- Exercise directions
Copy every line from the records below that holds the word "trapezoid".

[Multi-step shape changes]
****

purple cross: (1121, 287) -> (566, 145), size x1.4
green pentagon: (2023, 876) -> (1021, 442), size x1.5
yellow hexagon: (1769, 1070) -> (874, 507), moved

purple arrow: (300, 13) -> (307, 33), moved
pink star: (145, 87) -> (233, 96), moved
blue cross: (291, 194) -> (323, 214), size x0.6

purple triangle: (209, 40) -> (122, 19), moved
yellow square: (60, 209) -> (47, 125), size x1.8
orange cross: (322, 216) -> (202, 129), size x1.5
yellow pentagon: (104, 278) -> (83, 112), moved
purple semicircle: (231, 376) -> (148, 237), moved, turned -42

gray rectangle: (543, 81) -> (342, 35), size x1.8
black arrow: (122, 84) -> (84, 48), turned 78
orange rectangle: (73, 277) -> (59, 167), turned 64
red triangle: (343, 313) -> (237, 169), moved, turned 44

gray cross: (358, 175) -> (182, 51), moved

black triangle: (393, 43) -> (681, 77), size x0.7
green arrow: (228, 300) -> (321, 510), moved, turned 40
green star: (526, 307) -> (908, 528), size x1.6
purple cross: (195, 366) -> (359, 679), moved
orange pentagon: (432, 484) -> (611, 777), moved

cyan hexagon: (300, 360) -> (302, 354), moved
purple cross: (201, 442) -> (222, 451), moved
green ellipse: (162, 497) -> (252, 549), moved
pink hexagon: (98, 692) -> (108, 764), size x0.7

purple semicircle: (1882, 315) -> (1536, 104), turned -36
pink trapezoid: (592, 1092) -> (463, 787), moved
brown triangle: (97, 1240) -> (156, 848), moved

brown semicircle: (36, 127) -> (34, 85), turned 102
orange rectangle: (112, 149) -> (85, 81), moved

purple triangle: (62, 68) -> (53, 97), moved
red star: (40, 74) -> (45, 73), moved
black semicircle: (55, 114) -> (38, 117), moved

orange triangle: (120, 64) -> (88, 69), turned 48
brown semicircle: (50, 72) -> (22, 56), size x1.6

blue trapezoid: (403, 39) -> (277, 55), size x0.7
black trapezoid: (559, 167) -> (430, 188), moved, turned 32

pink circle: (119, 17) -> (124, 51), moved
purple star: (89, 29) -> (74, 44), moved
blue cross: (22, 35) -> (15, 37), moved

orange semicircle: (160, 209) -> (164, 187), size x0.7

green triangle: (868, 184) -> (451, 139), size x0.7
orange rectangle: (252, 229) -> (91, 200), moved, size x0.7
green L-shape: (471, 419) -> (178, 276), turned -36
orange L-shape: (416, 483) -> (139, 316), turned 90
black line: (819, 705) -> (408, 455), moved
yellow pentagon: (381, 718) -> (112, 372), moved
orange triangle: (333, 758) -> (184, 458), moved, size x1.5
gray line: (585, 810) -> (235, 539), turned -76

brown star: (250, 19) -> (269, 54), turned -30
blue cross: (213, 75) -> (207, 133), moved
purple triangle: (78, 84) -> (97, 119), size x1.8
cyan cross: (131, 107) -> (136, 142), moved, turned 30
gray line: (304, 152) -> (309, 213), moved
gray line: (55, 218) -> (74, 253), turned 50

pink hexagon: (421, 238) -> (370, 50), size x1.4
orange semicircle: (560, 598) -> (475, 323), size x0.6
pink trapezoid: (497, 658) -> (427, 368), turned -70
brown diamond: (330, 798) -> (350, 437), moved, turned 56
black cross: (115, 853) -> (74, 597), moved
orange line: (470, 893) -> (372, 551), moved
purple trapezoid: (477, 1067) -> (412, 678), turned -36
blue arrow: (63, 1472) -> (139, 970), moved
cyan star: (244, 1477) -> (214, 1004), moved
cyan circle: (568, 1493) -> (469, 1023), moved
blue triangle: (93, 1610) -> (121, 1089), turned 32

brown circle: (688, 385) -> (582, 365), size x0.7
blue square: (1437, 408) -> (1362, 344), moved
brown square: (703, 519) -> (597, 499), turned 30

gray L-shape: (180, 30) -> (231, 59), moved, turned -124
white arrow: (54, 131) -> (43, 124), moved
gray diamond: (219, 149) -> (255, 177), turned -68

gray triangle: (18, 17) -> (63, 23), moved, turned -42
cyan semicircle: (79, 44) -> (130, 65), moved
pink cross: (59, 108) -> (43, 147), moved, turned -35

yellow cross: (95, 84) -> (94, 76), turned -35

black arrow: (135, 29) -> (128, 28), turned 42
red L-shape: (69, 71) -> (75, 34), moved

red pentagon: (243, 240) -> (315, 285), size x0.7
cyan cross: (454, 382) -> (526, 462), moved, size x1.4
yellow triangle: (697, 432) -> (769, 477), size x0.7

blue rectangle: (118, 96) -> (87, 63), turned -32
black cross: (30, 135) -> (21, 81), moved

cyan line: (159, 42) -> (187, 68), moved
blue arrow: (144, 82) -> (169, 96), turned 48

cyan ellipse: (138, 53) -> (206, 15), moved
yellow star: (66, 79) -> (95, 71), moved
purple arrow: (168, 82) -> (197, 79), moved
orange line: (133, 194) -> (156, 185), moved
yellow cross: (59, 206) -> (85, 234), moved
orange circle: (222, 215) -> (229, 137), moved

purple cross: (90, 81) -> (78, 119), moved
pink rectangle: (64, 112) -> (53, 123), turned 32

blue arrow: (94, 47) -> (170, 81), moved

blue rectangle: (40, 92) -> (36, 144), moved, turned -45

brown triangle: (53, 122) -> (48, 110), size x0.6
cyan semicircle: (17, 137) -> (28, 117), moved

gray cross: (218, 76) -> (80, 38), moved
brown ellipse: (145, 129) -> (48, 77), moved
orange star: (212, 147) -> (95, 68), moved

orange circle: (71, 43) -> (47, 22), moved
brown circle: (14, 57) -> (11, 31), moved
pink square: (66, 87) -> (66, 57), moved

****

- Task solution
pink trapezoid: (592, 1092) -> (463, 787), moved
blue trapezoid: (403, 39) -> (277, 55), size x0.7
black trapezoid: (559, 167) -> (430, 188), moved, turned 32
pink trapezoid: (497, 658) -> (427, 368), turned -70
purple trapezoid: (477, 1067) -> (412, 678), turned -36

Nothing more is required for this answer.